[Dataset records]
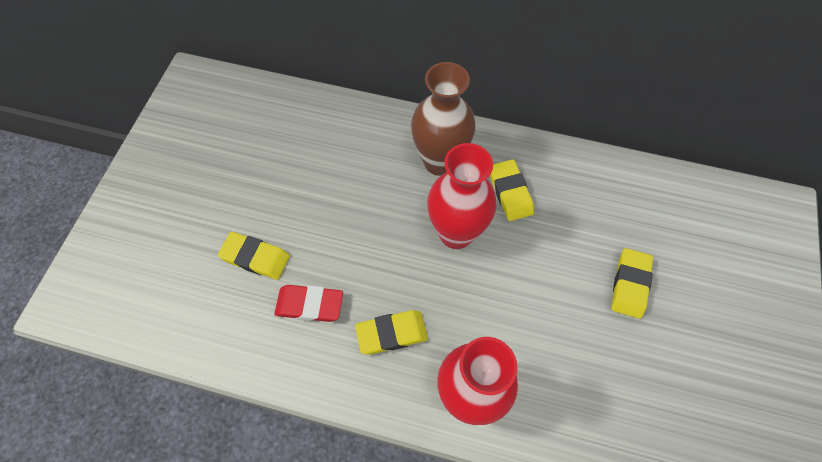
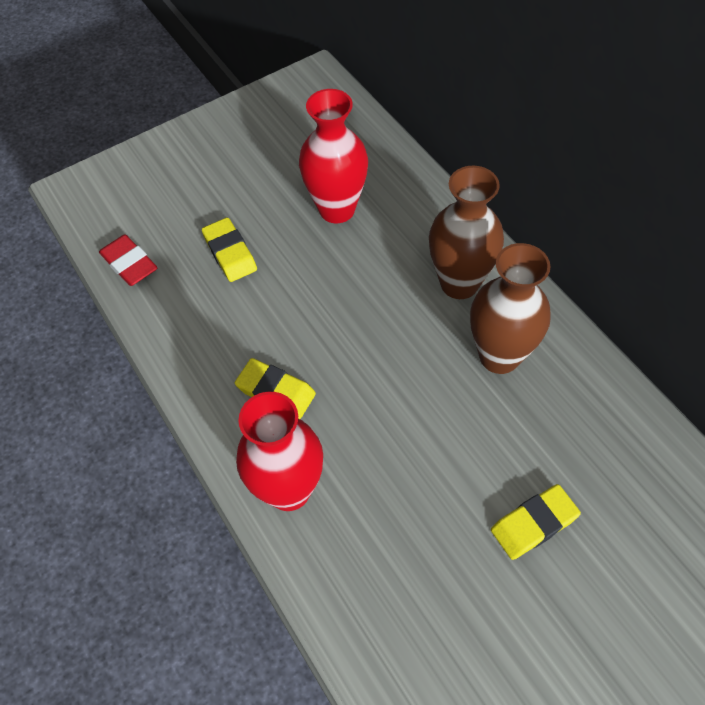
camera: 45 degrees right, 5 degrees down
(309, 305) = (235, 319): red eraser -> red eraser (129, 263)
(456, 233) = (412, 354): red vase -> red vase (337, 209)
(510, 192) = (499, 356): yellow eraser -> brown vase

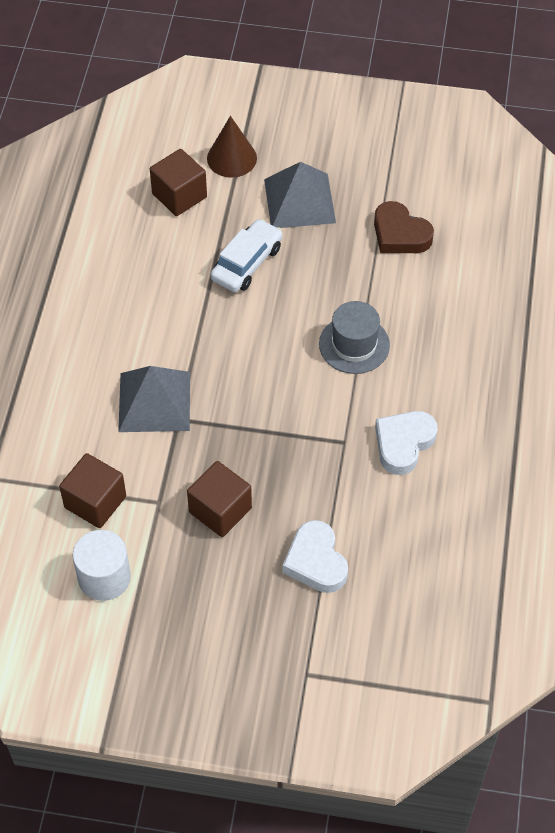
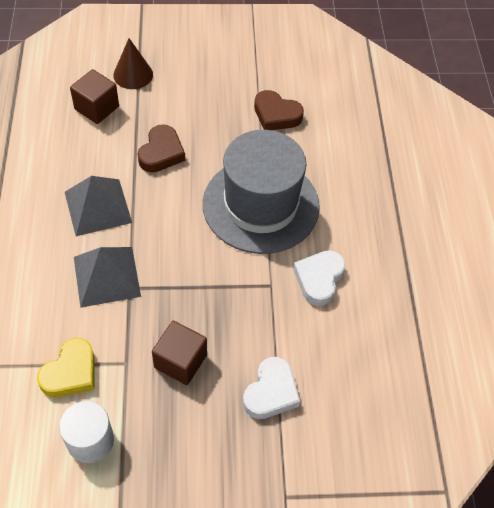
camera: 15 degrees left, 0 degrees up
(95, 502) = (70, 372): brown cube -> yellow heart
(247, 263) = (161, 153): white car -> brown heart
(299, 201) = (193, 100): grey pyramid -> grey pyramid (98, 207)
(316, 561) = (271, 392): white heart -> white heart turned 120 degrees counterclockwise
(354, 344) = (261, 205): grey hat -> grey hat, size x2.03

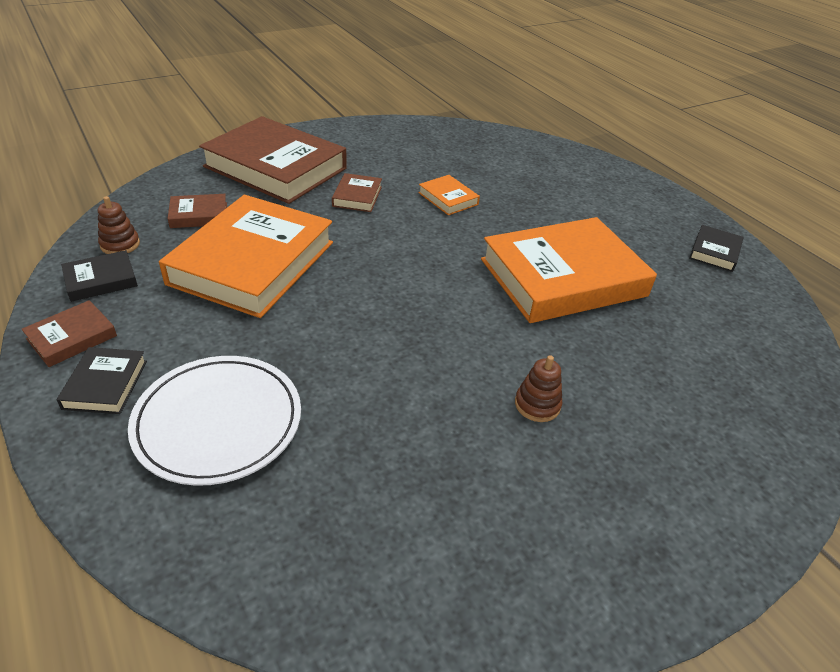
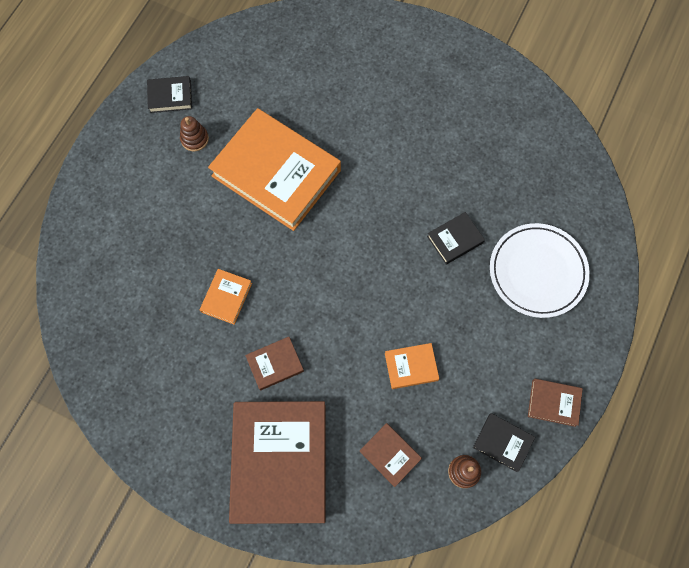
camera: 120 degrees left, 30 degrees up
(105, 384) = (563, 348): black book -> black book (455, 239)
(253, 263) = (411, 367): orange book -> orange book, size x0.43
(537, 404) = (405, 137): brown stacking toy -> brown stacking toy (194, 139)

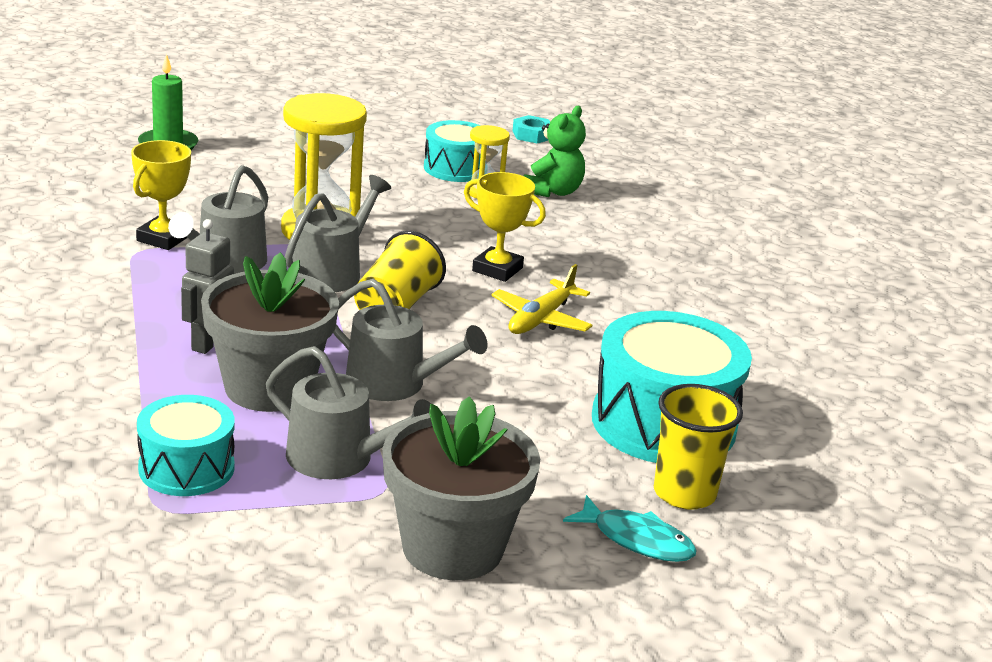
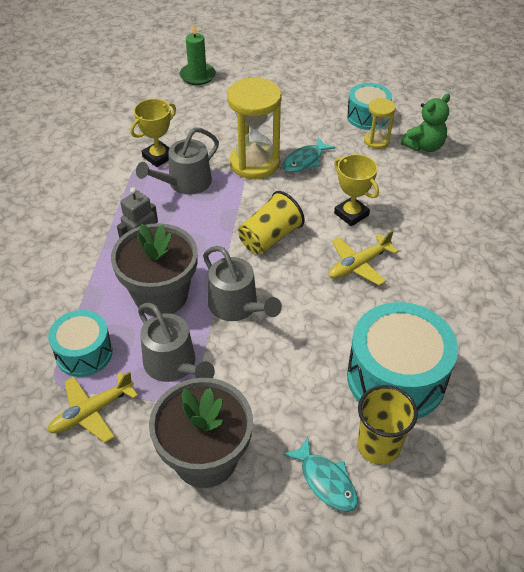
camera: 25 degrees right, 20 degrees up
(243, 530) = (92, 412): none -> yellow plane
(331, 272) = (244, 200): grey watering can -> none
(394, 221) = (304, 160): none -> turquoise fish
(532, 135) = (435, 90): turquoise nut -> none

YOUR GOAL: Filter the records above for lines containing the word "right", and copy those lines.

EXERCISE RESULT:
camera: 45 degrees right, 5 degrees down
camera: 25 degrees right, 20 degrees up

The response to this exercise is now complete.